# [ABOUT THIS EXERCISE]
Your task is to copy the listing exactly, with the pictures left out.

# [EXTRACTED MATERIAL]
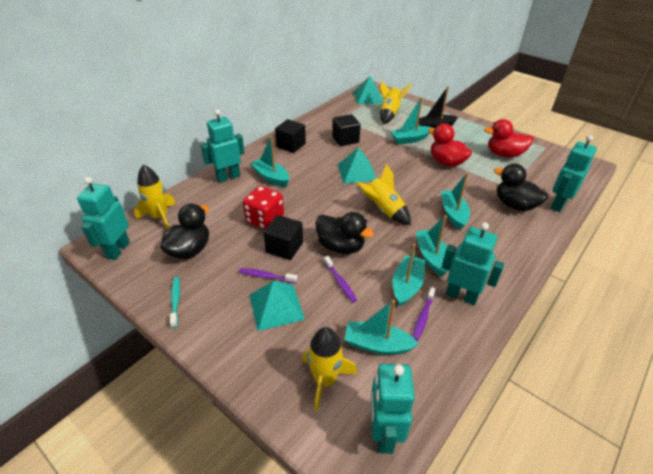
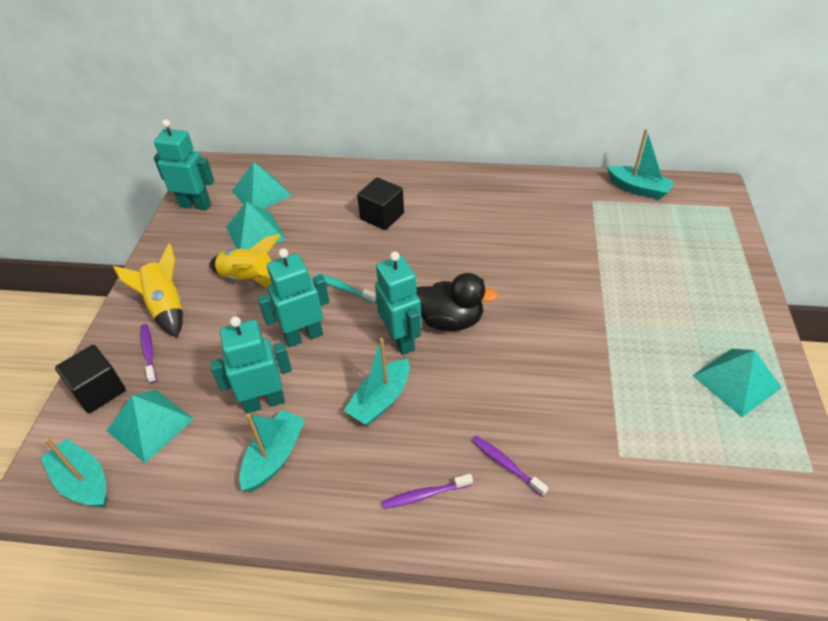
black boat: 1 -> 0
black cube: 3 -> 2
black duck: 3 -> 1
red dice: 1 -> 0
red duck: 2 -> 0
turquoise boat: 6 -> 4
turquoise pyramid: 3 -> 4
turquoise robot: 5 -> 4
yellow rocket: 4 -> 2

# [EXERCISE RESULT]
black boat: 1 -> 0
black cube: 3 -> 2
black duck: 3 -> 1
red dice: 1 -> 0
red duck: 2 -> 0
turquoise boat: 6 -> 4
turquoise pyramid: 3 -> 4
turquoise robot: 5 -> 4
yellow rocket: 4 -> 2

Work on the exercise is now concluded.